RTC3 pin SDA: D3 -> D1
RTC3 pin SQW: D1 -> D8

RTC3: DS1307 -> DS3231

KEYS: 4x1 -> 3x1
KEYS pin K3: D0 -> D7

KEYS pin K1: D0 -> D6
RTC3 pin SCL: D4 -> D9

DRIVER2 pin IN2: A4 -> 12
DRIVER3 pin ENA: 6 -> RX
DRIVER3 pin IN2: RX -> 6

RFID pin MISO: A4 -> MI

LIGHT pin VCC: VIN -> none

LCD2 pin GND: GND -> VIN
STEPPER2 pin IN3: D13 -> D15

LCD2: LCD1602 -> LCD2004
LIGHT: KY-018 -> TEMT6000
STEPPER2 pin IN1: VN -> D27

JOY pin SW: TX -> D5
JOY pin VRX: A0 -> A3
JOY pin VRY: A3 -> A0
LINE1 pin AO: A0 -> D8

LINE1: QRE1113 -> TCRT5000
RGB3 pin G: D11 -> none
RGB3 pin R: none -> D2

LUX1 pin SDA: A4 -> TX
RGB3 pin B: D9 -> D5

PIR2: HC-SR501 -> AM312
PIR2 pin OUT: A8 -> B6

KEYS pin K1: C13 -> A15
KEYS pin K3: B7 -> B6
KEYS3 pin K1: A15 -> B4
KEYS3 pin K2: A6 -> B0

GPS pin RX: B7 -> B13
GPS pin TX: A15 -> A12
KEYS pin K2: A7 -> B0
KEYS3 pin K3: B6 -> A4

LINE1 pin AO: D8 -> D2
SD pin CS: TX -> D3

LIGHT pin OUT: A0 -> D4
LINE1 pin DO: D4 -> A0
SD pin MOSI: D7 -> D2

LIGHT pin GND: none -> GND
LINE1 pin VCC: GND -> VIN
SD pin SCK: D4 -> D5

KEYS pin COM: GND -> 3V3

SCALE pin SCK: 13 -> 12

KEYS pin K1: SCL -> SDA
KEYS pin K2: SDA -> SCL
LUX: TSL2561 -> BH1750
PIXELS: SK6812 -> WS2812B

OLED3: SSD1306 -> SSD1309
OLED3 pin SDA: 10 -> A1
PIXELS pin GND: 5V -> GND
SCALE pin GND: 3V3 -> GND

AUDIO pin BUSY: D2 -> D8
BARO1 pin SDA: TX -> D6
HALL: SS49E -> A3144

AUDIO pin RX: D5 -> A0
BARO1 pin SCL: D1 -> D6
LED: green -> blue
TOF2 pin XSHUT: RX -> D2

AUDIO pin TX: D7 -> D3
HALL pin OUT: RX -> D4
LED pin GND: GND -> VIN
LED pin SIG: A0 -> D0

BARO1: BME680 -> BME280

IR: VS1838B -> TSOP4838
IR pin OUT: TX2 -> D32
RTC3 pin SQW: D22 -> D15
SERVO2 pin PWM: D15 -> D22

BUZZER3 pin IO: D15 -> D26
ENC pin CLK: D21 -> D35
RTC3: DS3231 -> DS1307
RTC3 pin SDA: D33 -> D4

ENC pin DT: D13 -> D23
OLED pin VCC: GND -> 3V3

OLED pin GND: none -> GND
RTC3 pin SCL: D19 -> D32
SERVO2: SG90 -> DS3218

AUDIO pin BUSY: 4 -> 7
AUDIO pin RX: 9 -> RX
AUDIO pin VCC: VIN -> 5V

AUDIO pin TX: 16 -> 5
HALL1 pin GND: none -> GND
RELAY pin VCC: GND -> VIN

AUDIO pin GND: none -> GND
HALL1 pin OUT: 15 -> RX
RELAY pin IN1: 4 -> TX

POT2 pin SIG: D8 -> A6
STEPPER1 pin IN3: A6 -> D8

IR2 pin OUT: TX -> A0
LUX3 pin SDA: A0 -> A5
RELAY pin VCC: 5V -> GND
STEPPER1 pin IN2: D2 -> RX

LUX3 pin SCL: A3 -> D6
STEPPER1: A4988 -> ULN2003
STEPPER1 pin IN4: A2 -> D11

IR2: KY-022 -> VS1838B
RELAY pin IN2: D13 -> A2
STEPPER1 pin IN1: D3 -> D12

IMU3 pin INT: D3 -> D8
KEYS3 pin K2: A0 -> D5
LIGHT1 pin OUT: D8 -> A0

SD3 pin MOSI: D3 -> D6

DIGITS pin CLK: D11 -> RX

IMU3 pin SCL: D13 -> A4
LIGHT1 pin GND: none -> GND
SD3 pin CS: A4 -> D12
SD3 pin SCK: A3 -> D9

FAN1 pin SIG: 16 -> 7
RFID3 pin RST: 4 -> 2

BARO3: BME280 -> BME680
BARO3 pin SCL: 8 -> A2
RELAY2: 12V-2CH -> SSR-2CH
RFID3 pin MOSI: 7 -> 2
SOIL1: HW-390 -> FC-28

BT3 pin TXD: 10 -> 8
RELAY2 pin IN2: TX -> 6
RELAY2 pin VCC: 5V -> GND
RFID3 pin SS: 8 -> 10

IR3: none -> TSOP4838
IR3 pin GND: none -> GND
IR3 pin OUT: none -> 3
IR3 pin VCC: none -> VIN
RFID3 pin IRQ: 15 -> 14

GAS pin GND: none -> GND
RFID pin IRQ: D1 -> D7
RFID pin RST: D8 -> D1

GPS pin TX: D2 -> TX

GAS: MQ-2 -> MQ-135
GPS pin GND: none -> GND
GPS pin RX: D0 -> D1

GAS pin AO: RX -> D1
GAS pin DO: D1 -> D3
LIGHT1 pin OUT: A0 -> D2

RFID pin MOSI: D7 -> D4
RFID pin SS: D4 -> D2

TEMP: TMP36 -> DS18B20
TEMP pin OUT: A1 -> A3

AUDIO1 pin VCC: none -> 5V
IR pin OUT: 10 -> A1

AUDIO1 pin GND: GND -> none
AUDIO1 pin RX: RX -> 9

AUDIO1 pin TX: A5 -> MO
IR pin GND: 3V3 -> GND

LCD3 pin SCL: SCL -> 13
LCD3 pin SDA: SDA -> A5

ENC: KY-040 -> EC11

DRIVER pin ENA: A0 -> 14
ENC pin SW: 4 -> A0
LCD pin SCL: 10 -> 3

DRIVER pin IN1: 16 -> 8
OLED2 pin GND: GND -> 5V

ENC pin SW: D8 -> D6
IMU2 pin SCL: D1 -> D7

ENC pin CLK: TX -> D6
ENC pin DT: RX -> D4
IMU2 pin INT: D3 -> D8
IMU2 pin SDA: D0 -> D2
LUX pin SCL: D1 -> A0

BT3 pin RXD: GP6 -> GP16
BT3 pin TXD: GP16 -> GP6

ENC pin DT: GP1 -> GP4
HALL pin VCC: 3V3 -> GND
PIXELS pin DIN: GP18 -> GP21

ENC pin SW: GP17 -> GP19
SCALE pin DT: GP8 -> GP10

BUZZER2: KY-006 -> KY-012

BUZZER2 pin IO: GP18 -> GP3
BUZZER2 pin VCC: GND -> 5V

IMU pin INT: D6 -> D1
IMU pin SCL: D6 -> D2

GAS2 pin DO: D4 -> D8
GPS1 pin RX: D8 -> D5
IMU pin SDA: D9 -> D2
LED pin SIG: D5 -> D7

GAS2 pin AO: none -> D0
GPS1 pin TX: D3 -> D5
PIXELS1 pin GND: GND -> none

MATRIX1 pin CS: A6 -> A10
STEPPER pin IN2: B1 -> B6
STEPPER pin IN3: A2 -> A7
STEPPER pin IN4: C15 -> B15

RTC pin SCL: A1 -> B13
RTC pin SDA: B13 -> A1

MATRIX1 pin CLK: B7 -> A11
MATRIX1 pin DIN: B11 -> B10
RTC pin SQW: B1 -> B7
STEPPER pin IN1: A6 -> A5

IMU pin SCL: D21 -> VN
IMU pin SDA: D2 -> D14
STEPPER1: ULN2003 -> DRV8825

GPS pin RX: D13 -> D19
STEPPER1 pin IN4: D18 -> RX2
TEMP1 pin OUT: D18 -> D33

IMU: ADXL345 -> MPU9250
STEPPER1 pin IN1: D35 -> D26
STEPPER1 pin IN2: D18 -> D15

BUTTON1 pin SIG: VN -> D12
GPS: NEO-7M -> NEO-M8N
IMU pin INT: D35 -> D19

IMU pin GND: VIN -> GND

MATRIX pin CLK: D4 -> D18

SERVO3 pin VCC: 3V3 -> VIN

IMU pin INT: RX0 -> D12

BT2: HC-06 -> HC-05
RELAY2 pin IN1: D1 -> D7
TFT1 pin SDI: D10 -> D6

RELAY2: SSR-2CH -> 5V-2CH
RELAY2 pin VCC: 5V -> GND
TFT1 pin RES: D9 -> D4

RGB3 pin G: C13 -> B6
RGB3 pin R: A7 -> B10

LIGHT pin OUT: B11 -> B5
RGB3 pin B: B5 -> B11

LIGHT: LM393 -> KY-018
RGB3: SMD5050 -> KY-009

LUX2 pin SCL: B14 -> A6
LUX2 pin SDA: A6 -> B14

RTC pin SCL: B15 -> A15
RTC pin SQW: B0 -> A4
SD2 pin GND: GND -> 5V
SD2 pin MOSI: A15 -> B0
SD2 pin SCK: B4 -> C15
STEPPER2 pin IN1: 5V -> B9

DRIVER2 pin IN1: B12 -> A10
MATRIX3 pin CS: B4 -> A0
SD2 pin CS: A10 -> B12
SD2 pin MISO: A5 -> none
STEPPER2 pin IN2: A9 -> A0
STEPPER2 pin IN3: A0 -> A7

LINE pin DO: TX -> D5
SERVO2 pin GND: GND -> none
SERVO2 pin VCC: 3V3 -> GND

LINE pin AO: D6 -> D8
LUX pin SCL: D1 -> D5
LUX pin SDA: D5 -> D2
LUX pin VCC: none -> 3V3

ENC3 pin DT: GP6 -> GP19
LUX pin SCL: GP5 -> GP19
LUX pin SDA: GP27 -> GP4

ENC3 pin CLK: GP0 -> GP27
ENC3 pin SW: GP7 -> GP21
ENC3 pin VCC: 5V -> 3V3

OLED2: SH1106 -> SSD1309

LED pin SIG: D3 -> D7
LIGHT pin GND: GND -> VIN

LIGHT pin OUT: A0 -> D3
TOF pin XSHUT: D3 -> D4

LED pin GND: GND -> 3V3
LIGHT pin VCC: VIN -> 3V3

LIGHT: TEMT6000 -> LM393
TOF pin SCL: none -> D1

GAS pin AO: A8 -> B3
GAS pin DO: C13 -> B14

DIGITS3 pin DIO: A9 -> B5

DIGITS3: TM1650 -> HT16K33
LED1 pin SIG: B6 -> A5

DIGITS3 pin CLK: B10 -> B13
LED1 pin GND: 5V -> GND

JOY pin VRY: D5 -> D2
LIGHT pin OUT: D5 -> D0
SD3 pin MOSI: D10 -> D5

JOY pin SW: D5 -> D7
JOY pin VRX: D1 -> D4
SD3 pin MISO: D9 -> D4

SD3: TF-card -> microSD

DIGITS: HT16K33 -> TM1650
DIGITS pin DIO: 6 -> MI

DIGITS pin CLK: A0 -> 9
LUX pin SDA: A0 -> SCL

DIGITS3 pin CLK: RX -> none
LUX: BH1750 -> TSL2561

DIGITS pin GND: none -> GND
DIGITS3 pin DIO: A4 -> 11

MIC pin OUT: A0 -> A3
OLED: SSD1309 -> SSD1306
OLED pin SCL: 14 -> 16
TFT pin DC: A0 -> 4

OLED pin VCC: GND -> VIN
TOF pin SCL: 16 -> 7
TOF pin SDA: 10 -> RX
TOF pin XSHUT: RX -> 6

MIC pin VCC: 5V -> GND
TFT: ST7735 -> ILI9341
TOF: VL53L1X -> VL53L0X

|---|

[Problem] Given the records above, restate word for word only the lines starting at the one with "OLED3 pin SDA: 10 -> A1" and ending at the one with "GAS pin DO: D1 -> D3".

[Response box]
OLED3 pin SDA: 10 -> A1
PIXELS pin GND: 5V -> GND
SCALE pin GND: 3V3 -> GND

AUDIO pin BUSY: D2 -> D8
BARO1 pin SDA: TX -> D6
HALL: SS49E -> A3144

AUDIO pin RX: D5 -> A0
BARO1 pin SCL: D1 -> D6
LED: green -> blue
TOF2 pin XSHUT: RX -> D2

AUDIO pin TX: D7 -> D3
HALL pin OUT: RX -> D4
LED pin GND: GND -> VIN
LED pin SIG: A0 -> D0

BARO1: BME680 -> BME280

IR: VS1838B -> TSOP4838
IR pin OUT: TX2 -> D32
RTC3 pin SQW: D22 -> D15
SERVO2 pin PWM: D15 -> D22

BUZZER3 pin IO: D15 -> D26
ENC pin CLK: D21 -> D35
RTC3: DS3231 -> DS1307
RTC3 pin SDA: D33 -> D4

ENC pin DT: D13 -> D23
OLED pin VCC: GND -> 3V3

OLED pin GND: none -> GND
RTC3 pin SCL: D19 -> D32
SERVO2: SG90 -> DS3218

AUDIO pin BUSY: 4 -> 7
AUDIO pin RX: 9 -> RX
AUDIO pin VCC: VIN -> 5V

AUDIO pin TX: 16 -> 5
HALL1 pin GND: none -> GND
RELAY pin VCC: GND -> VIN

AUDIO pin GND: none -> GND
HALL1 pin OUT: 15 -> RX
RELAY pin IN1: 4 -> TX

POT2 pin SIG: D8 -> A6
STEPPER1 pin IN3: A6 -> D8

IR2 pin OUT: TX -> A0
LUX3 pin SDA: A0 -> A5
RELAY pin VCC: 5V -> GND
STEPPER1 pin IN2: D2 -> RX

LUX3 pin SCL: A3 -> D6
STEPPER1: A4988 -> ULN2003
STEPPER1 pin IN4: A2 -> D11

IR2: KY-022 -> VS1838B
RELAY pin IN2: D13 -> A2
STEPPER1 pin IN1: D3 -> D12

IMU3 pin INT: D3 -> D8
KEYS3 pin K2: A0 -> D5
LIGHT1 pin OUT: D8 -> A0

SD3 pin MOSI: D3 -> D6

DIGITS pin CLK: D11 -> RX

IMU3 pin SCL: D13 -> A4
LIGHT1 pin GND: none -> GND
SD3 pin CS: A4 -> D12
SD3 pin SCK: A3 -> D9

FAN1 pin SIG: 16 -> 7
RFID3 pin RST: 4 -> 2

BARO3: BME280 -> BME680
BARO3 pin SCL: 8 -> A2
RELAY2: 12V-2CH -> SSR-2CH
RFID3 pin MOSI: 7 -> 2
SOIL1: HW-390 -> FC-28

BT3 pin TXD: 10 -> 8
RELAY2 pin IN2: TX -> 6
RELAY2 pin VCC: 5V -> GND
RFID3 pin SS: 8 -> 10

IR3: none -> TSOP4838
IR3 pin GND: none -> GND
IR3 pin OUT: none -> 3
IR3 pin VCC: none -> VIN
RFID3 pin IRQ: 15 -> 14

GAS pin GND: none -> GND
RFID pin IRQ: D1 -> D7
RFID pin RST: D8 -> D1

GPS pin TX: D2 -> TX

GAS: MQ-2 -> MQ-135
GPS pin GND: none -> GND
GPS pin RX: D0 -> D1

GAS pin AO: RX -> D1
GAS pin DO: D1 -> D3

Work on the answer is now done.